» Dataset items

>>>>

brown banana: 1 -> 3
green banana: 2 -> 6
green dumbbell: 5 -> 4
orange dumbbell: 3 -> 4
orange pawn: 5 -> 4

<<<<

» Exercise instructions
Copy out the lines of the records above in which the string "dumbbell" appears.

» Solution for this problem
green dumbbell: 5 -> 4
orange dumbbell: 3 -> 4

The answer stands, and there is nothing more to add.